*What is needed*
Your output should be the lines from the one with "brown round brick" through the end of the entries below, set down word for word and nothing else.

*Records for processing*

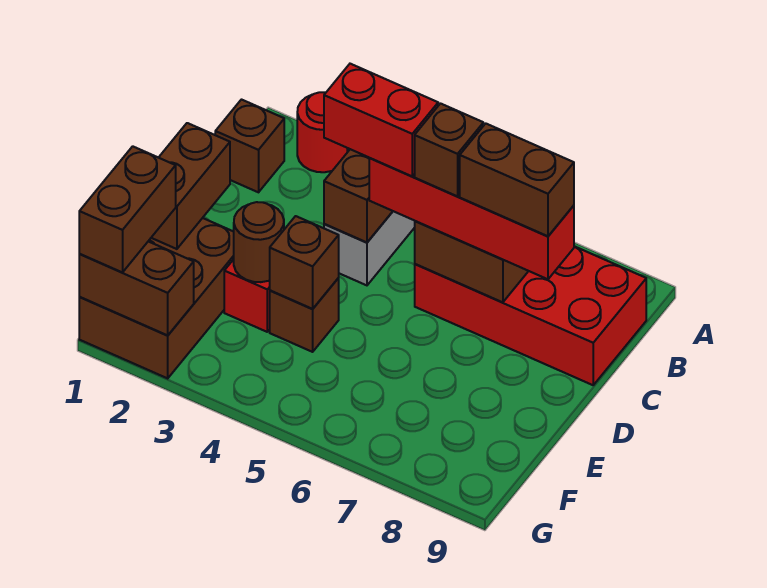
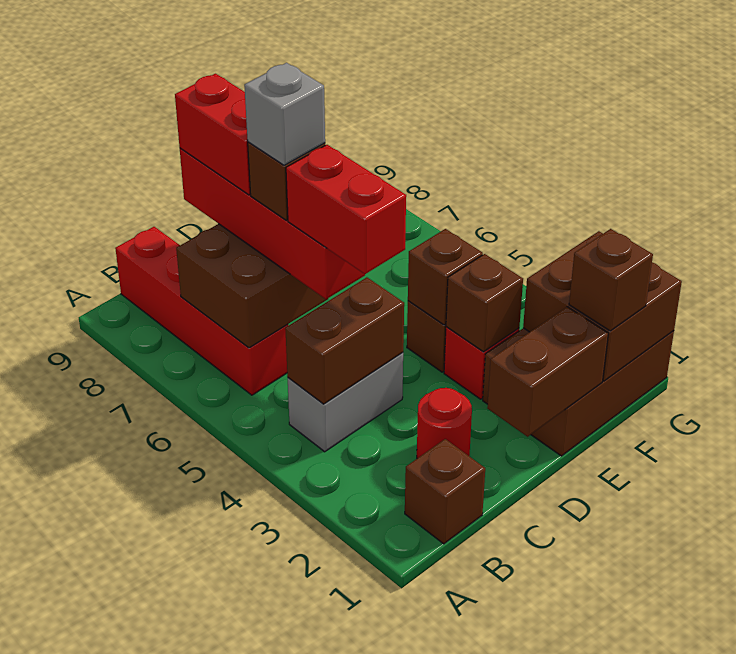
red round brick A2 level 1 -> red round brick C2 level 1
red brick B6:C9 level 1 -> red brick B6:B9 level 1
none -> grey brick C6 level 5
brown brick C7:C8 level 4 -> red brick C7:C8 level 4
brown round brick E3 level 2 -> brown brick E3 level 2
brown brick F1:G1 level 3 -> brown brick F1 level 3
brown brick G1:G2 level 2 -> brown brick F1:G2 level 2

*Solution for this task*
brown round brick E3 level 2 -> brown brick E3 level 2
brown brick F1:G1 level 3 -> brown brick F1 level 3
brown brick G1:G2 level 2 -> brown brick F1:G2 level 2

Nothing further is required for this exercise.